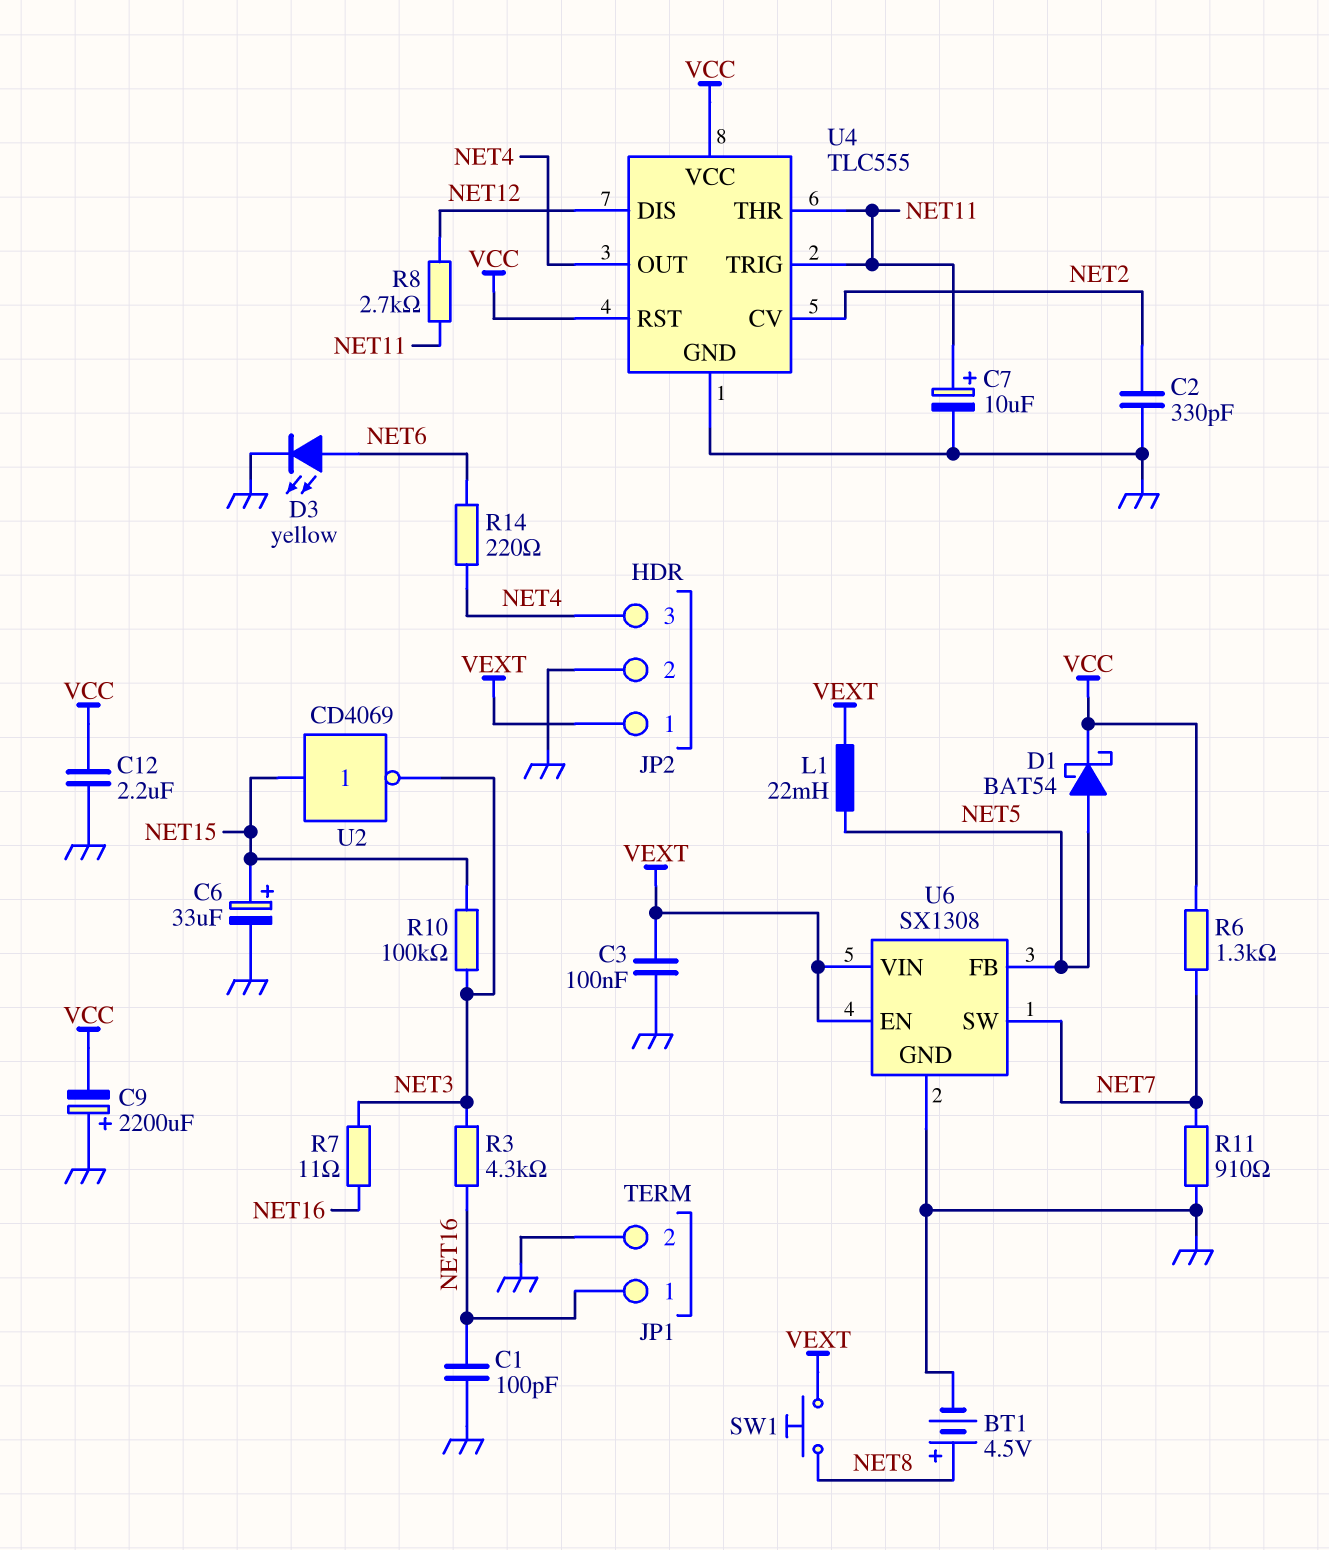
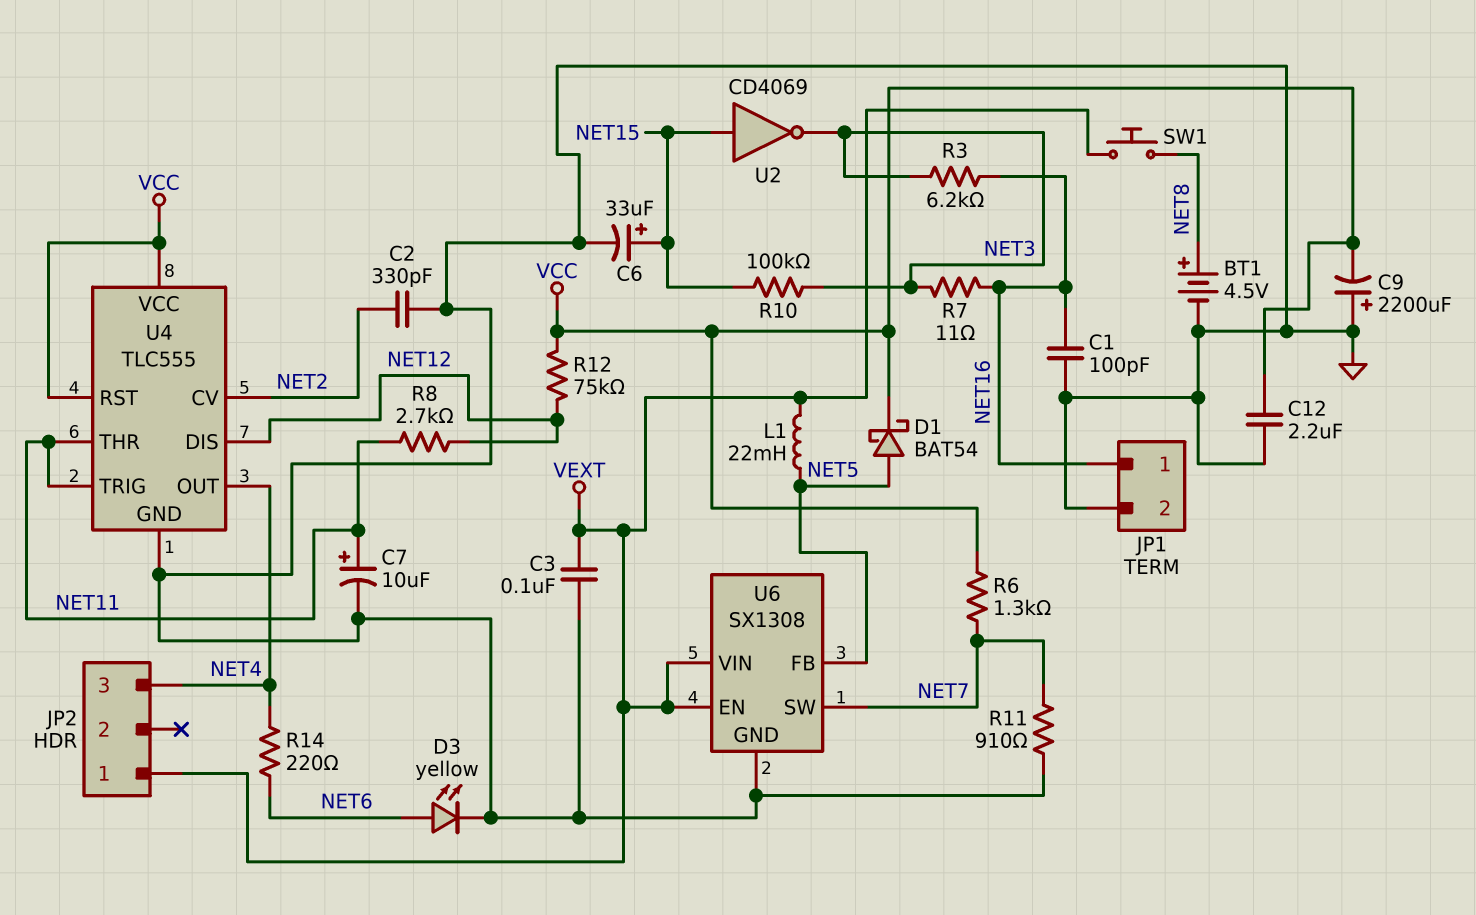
JP2 pin 2: GND -> none
R3: 4.3k (NET3, NET16) -> 6.2k (NET3, NET16)
R12: none -> 75k (NET12, VCC)

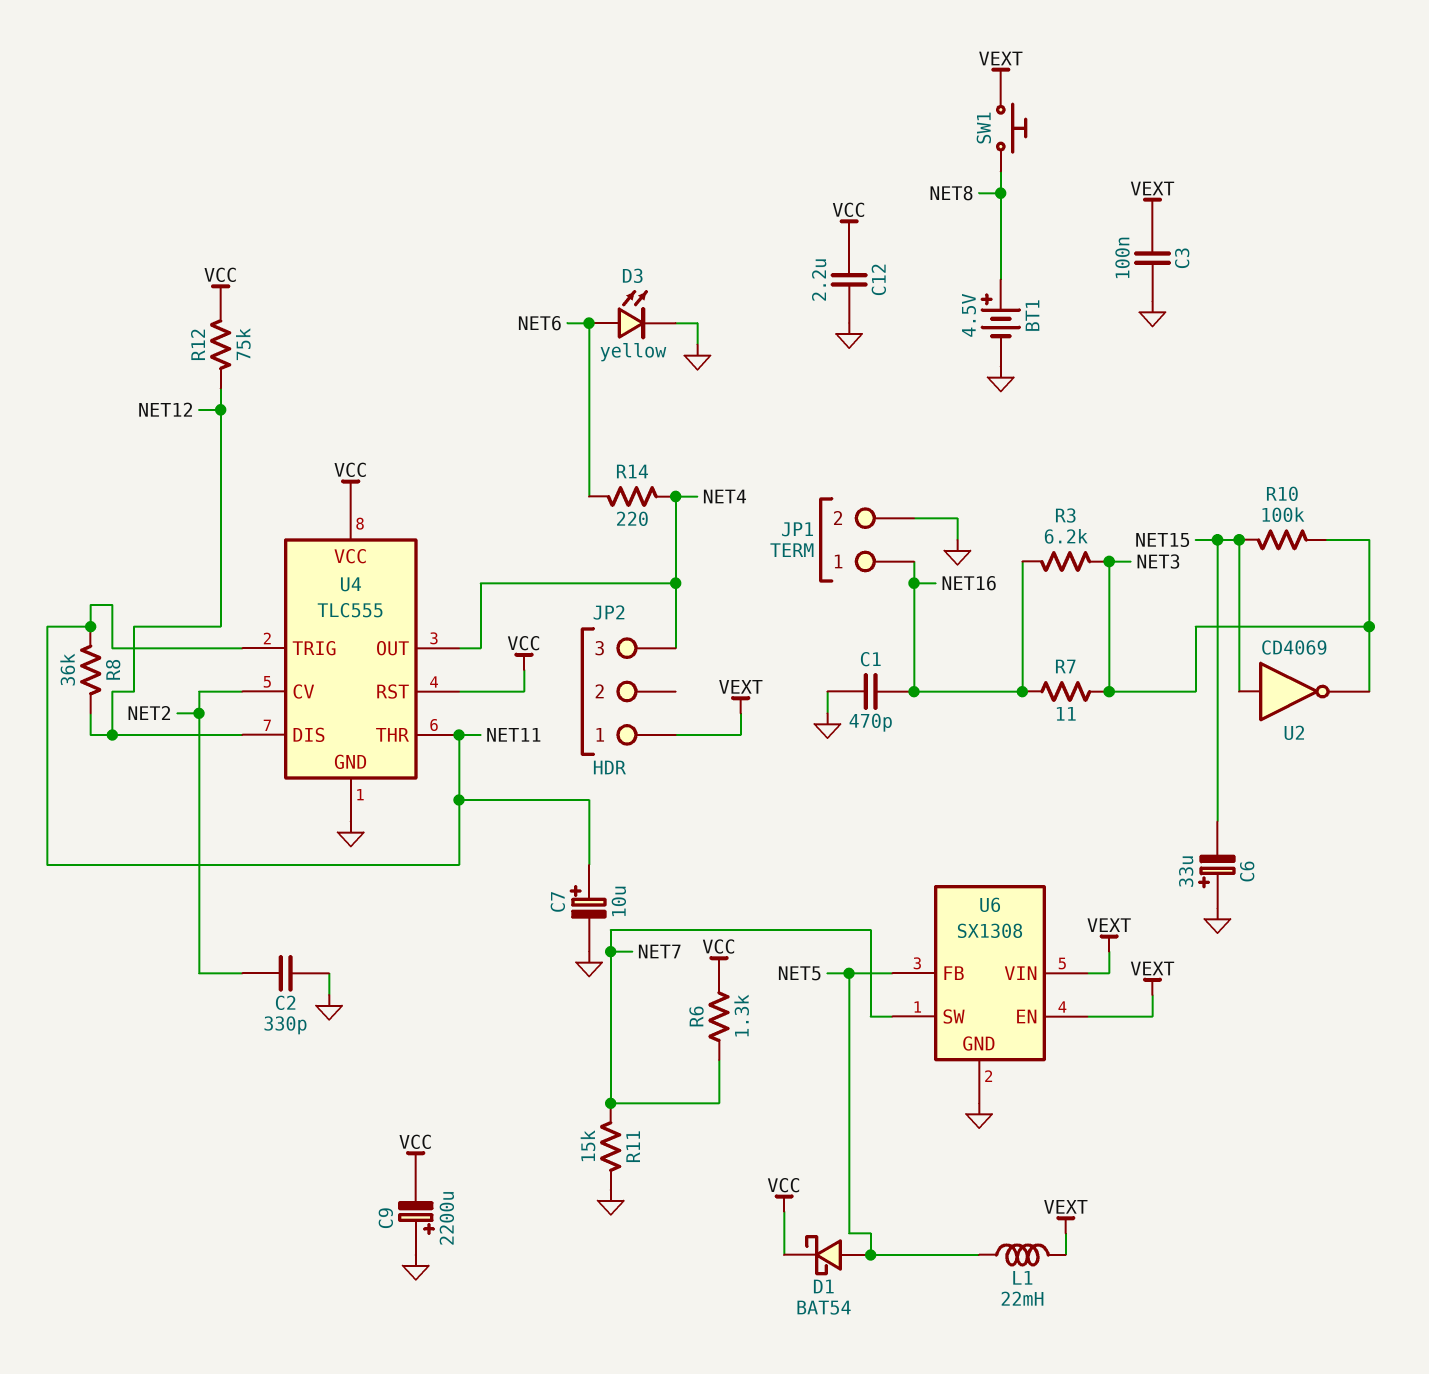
C1: 100pF (GND, NET16) -> 470pF (GND, NET16)
C6: 33uF (plus NET15, minus GND) -> 33uF (plus GND, minus NET15)
R8: 2.7k (NET11, NET12) -> 36k (NET11, NET12)
R11: 910 (GND, NET7) -> 15k (GND, NET7)

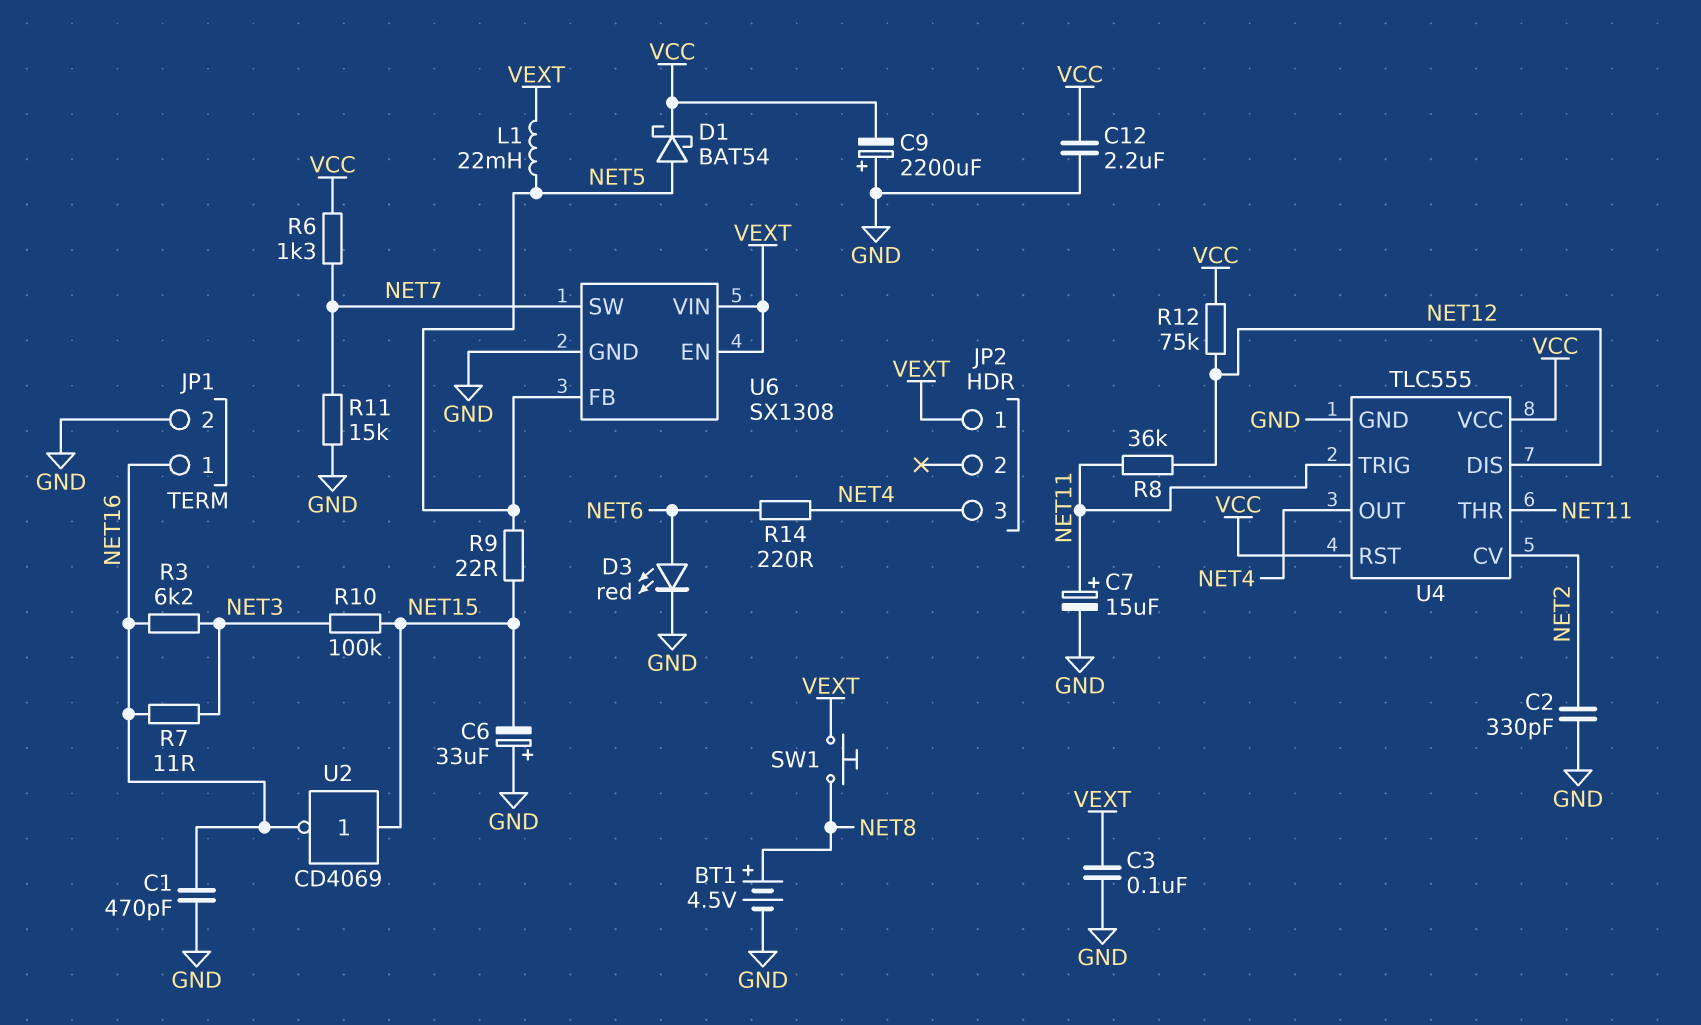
C7: 10uF (plus NET11, minus GND) -> 15uF (plus NET11, minus GND)
D3: LED yellow (A NET6, K GND) -> LED red (A NET6, K GND)
R9: none -> 22 (NET5, NET15)
U2: NOT CD4069 (in NET15, out NET3) -> NOT CD4069 (in NET15, out NET16)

● ● ●

* **Exercise description**: Leave out the pictures and set down everything else in the entries above exactly.

* **Completed exercise**:
JP2 pin 2: GND -> none
R3: 4.3k (NET3, NET16) -> 6.2k (NET3, NET16)
R12: none -> 75k (NET12, VCC)

C1: 100pF (GND, NET16) -> 470pF (GND, NET16)
C6: 33uF (plus NET15, minus GND) -> 33uF (plus GND, minus NET15)
R8: 2.7k (NET11, NET12) -> 36k (NET11, NET12)
R11: 910 (GND, NET7) -> 15k (GND, NET7)

C7: 10uF (plus NET11, minus GND) -> 15uF (plus NET11, minus GND)
D3: LED yellow (A NET6, K GND) -> LED red (A NET6, K GND)
R9: none -> 22 (NET5, NET15)
U2: NOT CD4069 (in NET15, out NET3) -> NOT CD4069 (in NET15, out NET16)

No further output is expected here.